**Problem to work on**: Every record below, from first to last, should be copied exactly; leave the pictures out.

**Provided records**:
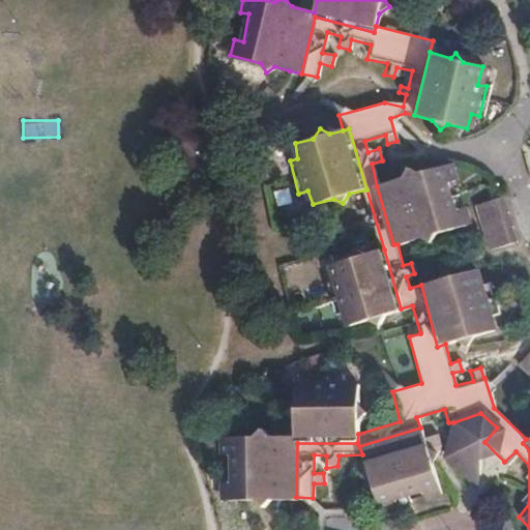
[(403,179),(377,186),(393,244),(398,244),(407,242),(408,248),(415,247),(414,240),(421,239),(429,242),(434,234),(466,225),(462,208),(451,211),(442,180),(452,178),(449,165),(416,174),(408,171),(403,179)]
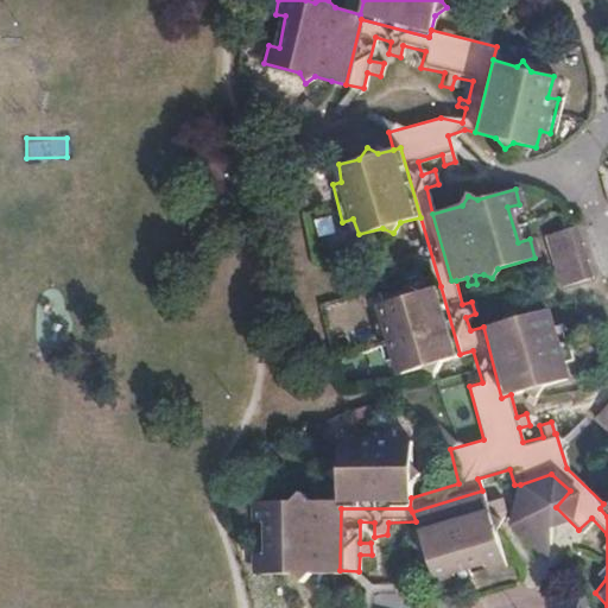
[(588,277),(572,226),(543,234),(557,284),(588,277)]
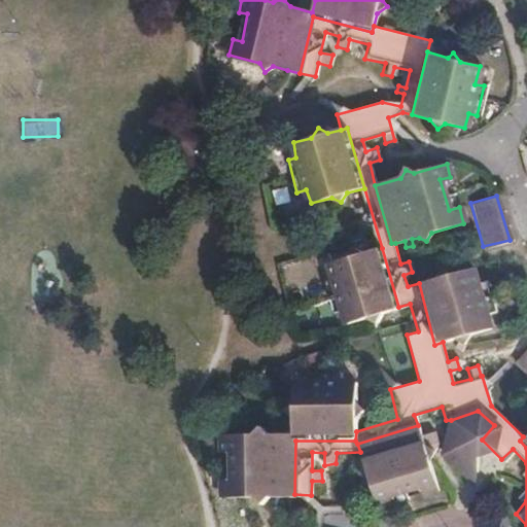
[(398,307),(382,248),(362,252),(354,248),(348,257),(328,262),(332,277),(323,279),(331,310),(341,309),(347,322),(364,317),(375,324),(382,311),(398,307)]
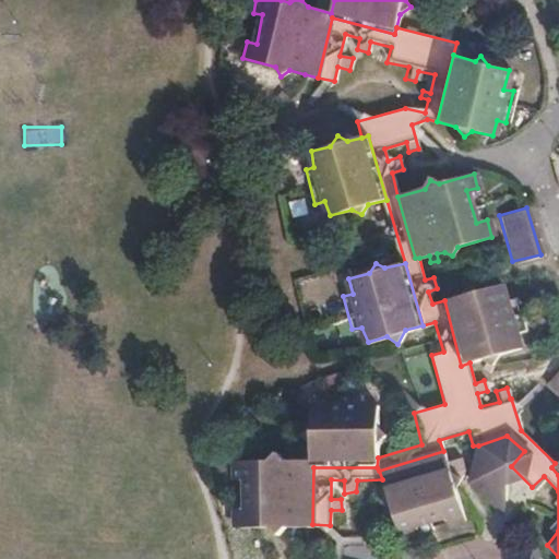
[(452,298),(444,300),(461,366),(470,363),(485,359),(482,366),(489,370),(498,355),(518,349),(513,334),(523,331),(514,295),(502,298),(498,285),(477,290),(460,283),(449,286),(452,298)]
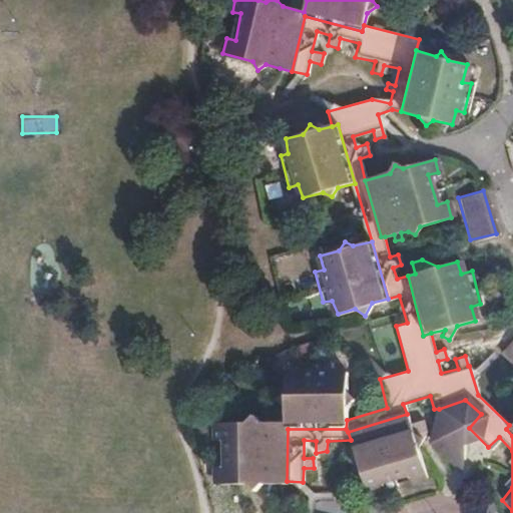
[(512,436),(512,336),(498,353),(512,367),(512,421),(509,425),(506,429),(512,436)]
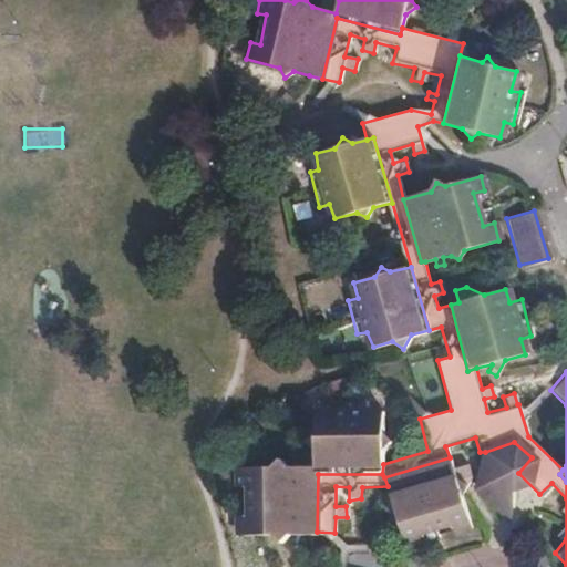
[(247,484),(248,498),(248,514),(237,513),(237,533),(269,533),(279,542),(290,532),(317,532),(318,474),(382,474),(383,464),(382,446),(390,440),(383,432),(382,411),(367,411),(367,400),(332,399),(332,409),(316,410),(315,431),(306,442),(316,451),(315,466),(290,466),(278,456),(269,465),(237,465),(237,484),(247,484)]
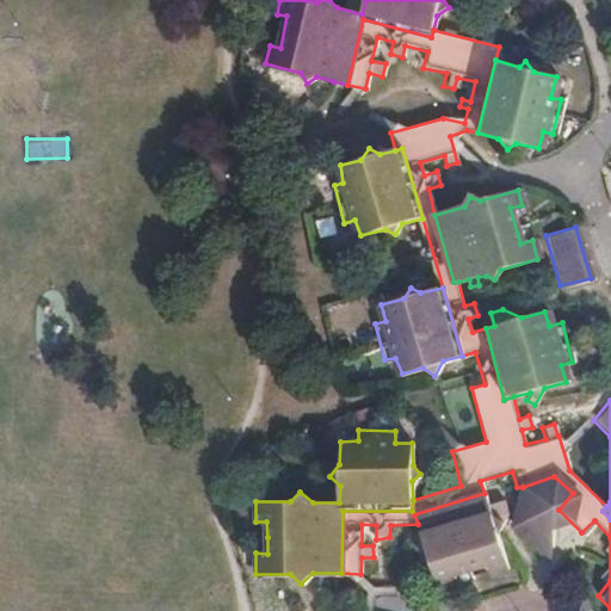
[(554,476),(523,487),(513,528),(549,547),(554,514),(559,510),(573,493),(554,476)]
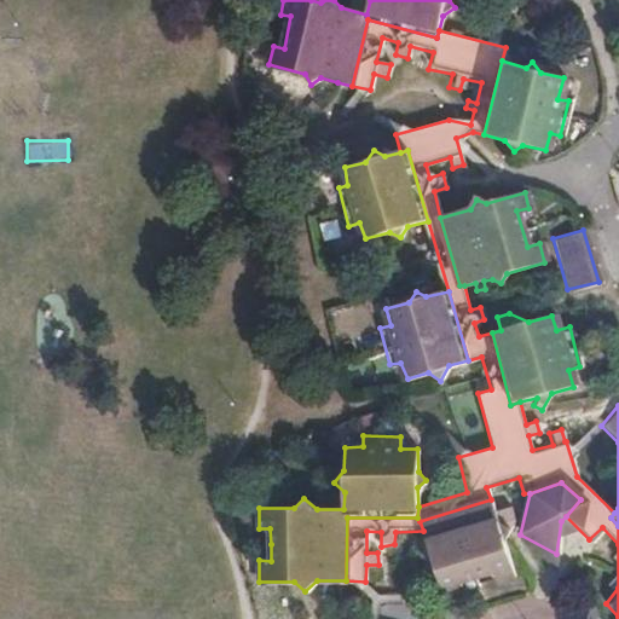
[(420,521),(423,531),(426,543),(421,553),(432,560),(440,594),(462,589),(458,578),(490,570),(495,580),(513,574),(503,539),(512,520),(508,504),(495,510),(491,499),(420,521)]
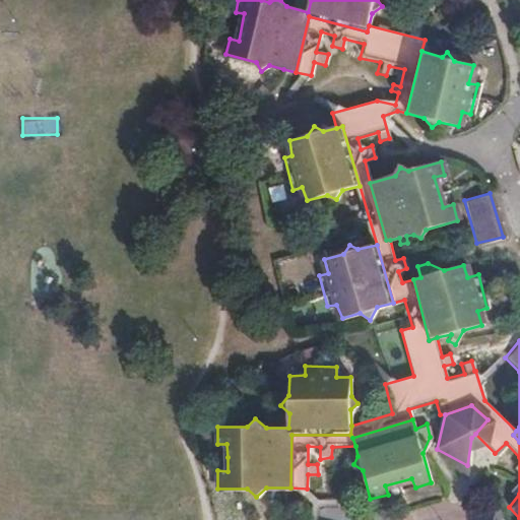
All buildings are outlined.
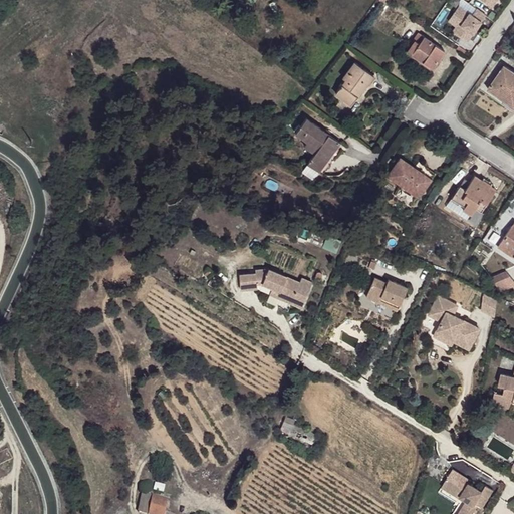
[(448,21),(455,24),(451,31),(469,40),(481,16),(457,4),(448,21)]
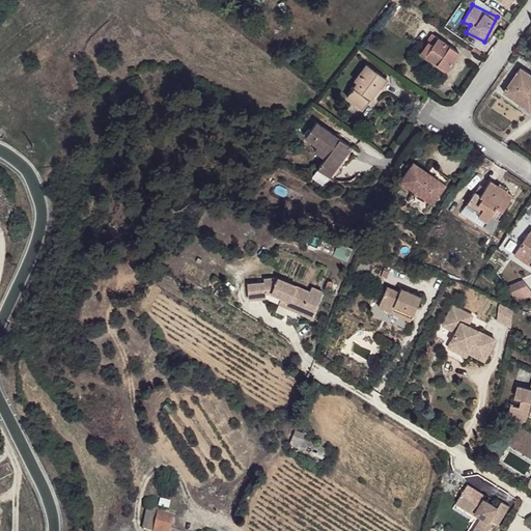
[(291,24),(283,19),(280,26),(288,30),(291,24)]
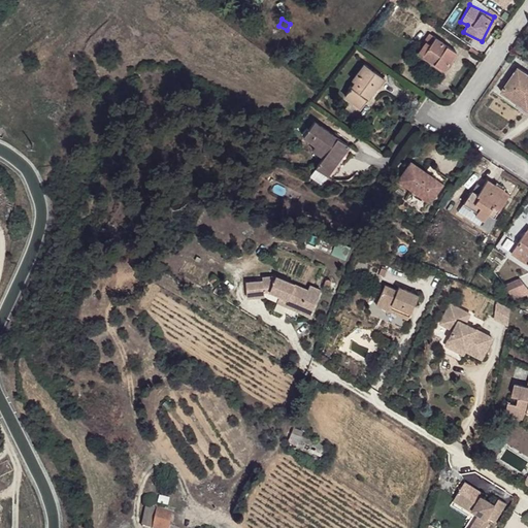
[(426,41),(418,53),(443,71),(457,53),(430,34),(425,41),(426,41)]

**Task output**:
[(403,179),(377,186),(393,244),(398,244),(407,242),(408,248),(415,247),(414,240),(421,239),(429,242),(434,234),(466,225),(462,208),(451,211),(442,180),(452,178),(449,165),(416,174),(408,171),(403,179)]
[(588,277),(572,226),(543,234),(557,284),(588,277)]
[(398,307),(382,248),(362,252),(354,248),(348,257),(328,262),(332,277),(323,279),(331,310),(341,309),(347,322),(364,317),(375,324),(382,311),(398,307)]
[(452,298),(444,300),(461,366),(470,363),(485,359),(482,366),(489,370),(498,355),(518,349),(513,334),(523,331),(514,295),(502,298),(498,285),(477,290),(460,283),(449,286),(452,298)]
[(512,436),(512,336),(498,353),(512,367),(512,421),(509,425),(506,429),(512,436)]
[(247,484),(248,498),(248,514),(237,513),(237,533),(269,533),(279,542),(290,532),(317,532),(318,474),(382,474),(383,464),(382,446),(390,440),(383,432),(382,411),(367,411),(367,400),(332,399),(332,409),(316,410),(315,431),(306,442),(316,451),(315,466),(290,466),(278,456),(269,465),(237,465),(237,484),(247,484)]
[(554,476),(523,487),(513,528),(549,547),(554,514),(559,510),(573,493),(554,476)]
[(420,521),(423,531),(426,543),(421,553),(432,560),(440,594),(462,589),(458,578),(490,570),(495,580),(513,574),(503,539),(512,520),(508,504),(495,510),(491,499),(420,521)]
All buildings are outlined.
[(448,21),(455,24),(451,31),(469,40),(481,16),(457,4),(448,21)]
[(291,24),(283,19),(280,26),(288,30),(291,24)]
[(426,41),(418,53),(443,71),(457,53),(430,34),(425,41),(426,41)]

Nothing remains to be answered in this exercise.